INFORMATION SHOWN

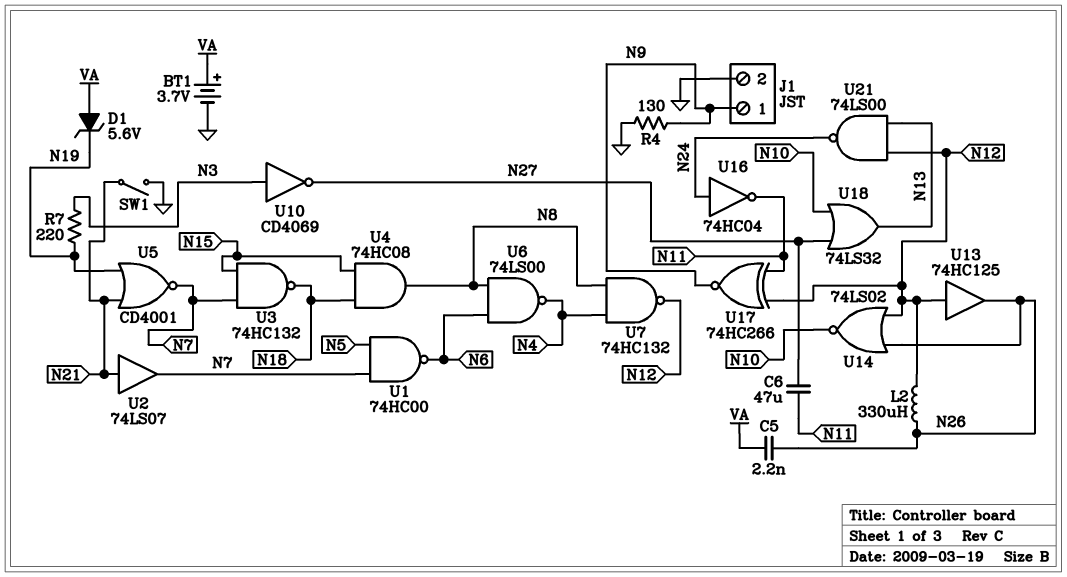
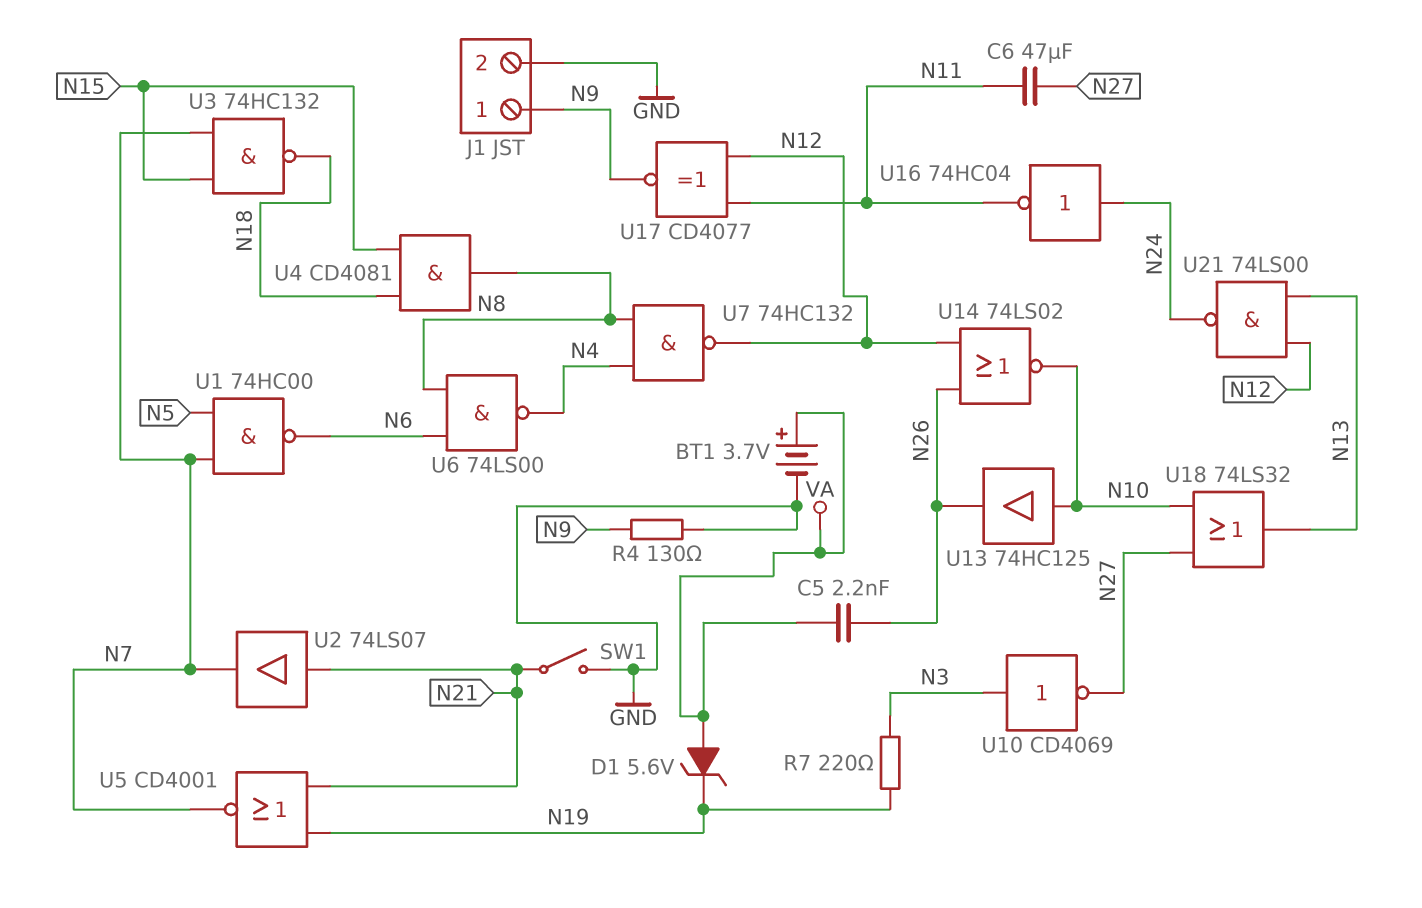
L2: 330uH (N12, N26) -> none
U4: AND 74HC08 (in N15, in N18, out N8) -> AND CD4081 (in N15, in N18, out N8)
U13: buffer 74HC125 (in N12, out N26) -> buffer 74HC125 (in N10, out N26)
U17: XNOR 74HC266 (in N11, in N12, out N9) -> XNOR CD4077 (in N11, in N12, out N9)

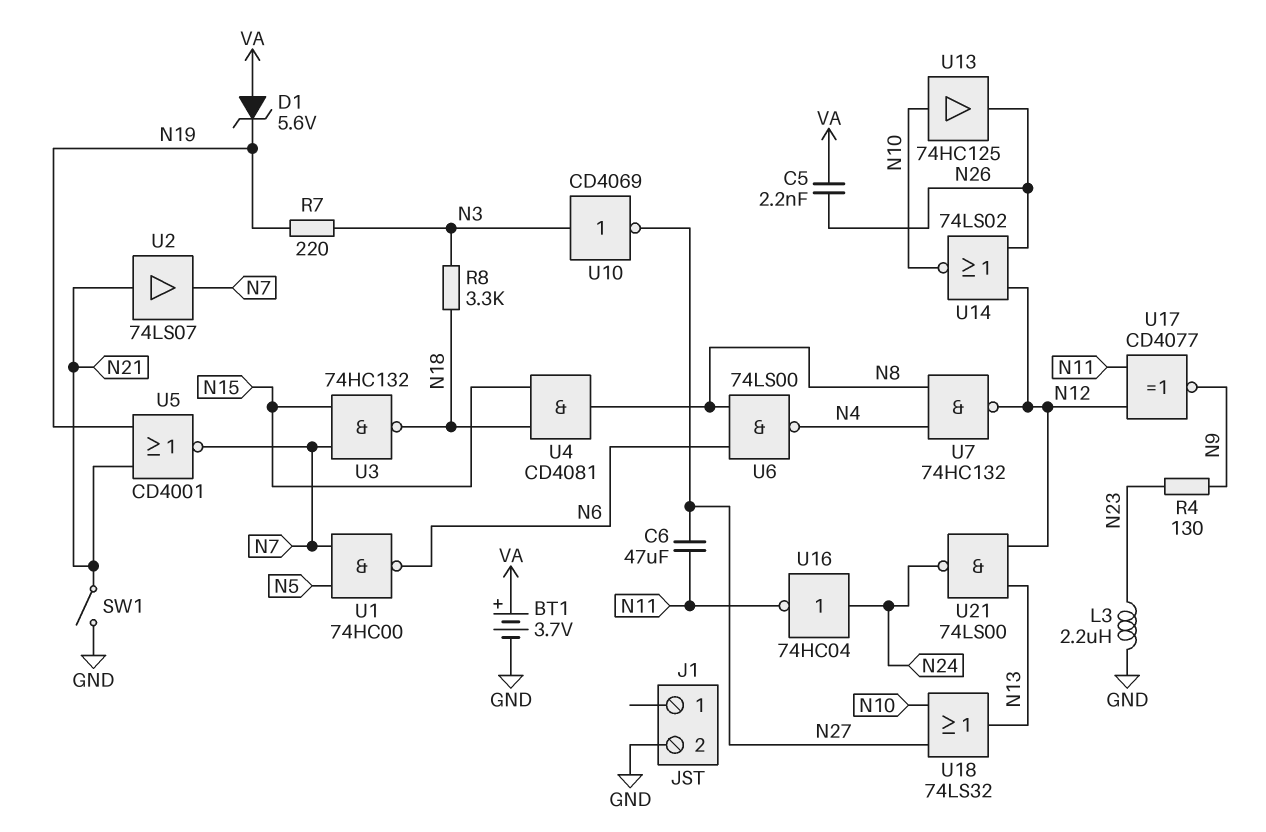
J1 pin 1: N9 -> none
L3: none -> 2.2uH (GND, N23)
R4: 130 (GND, N9) -> 130 (N9, N23)
R8: none -> 3.3k (N3, N18)

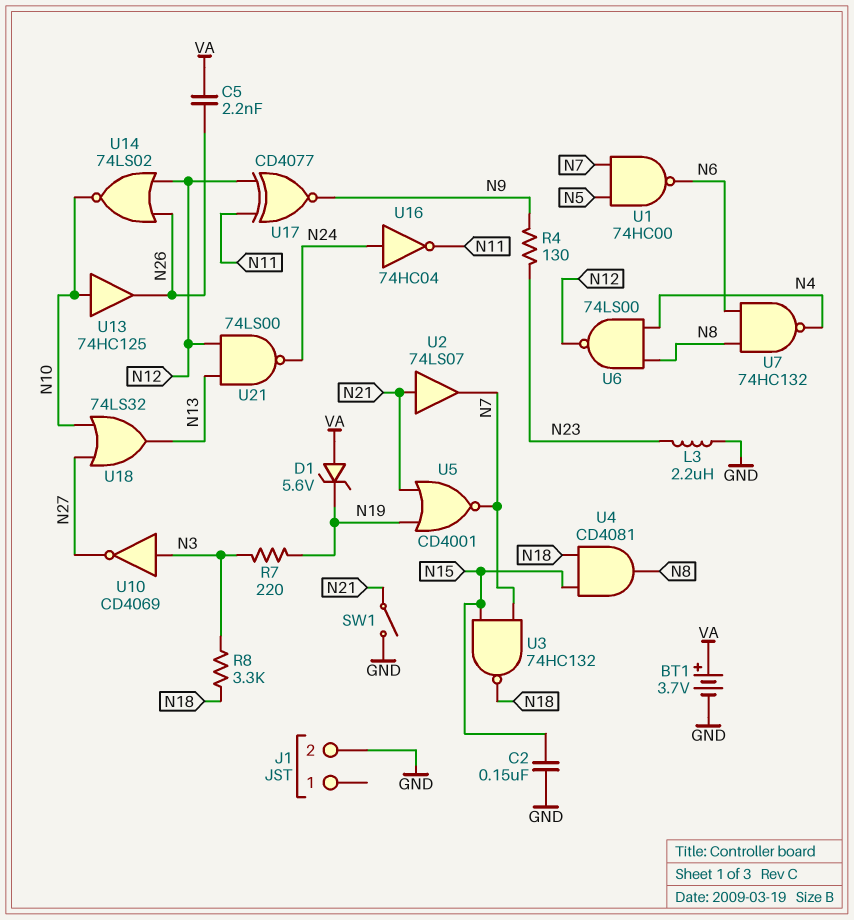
C2: none -> 150nF (GND, N15)
C6: 47uF (N11, N27) -> none
U6: NAND 74LS00 (in N6, in N8, out N4) -> NAND 74LS00 (in N4, in N8, out N12)
U7: NAND 74HC132 (in N4, in N8, out N12) -> NAND 74HC132 (in N6, in N8, out N4)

WORK INSTRUCTIONS
The material above is to be output exactly, with each picture left out.

SOLUTION TO THE EXERCISE
L2: 330uH (N12, N26) -> none
U4: AND 74HC08 (in N15, in N18, out N8) -> AND CD4081 (in N15, in N18, out N8)
U13: buffer 74HC125 (in N12, out N26) -> buffer 74HC125 (in N10, out N26)
U17: XNOR 74HC266 (in N11, in N12, out N9) -> XNOR CD4077 (in N11, in N12, out N9)

J1 pin 1: N9 -> none
L3: none -> 2.2uH (GND, N23)
R4: 130 (GND, N9) -> 130 (N9, N23)
R8: none -> 3.3k (N3, N18)

C2: none -> 150nF (GND, N15)
C6: 47uF (N11, N27) -> none
U6: NAND 74LS00 (in N6, in N8, out N4) -> NAND 74LS00 (in N4, in N8, out N12)
U7: NAND 74HC132 (in N4, in N8, out N12) -> NAND 74HC132 (in N6, in N8, out N4)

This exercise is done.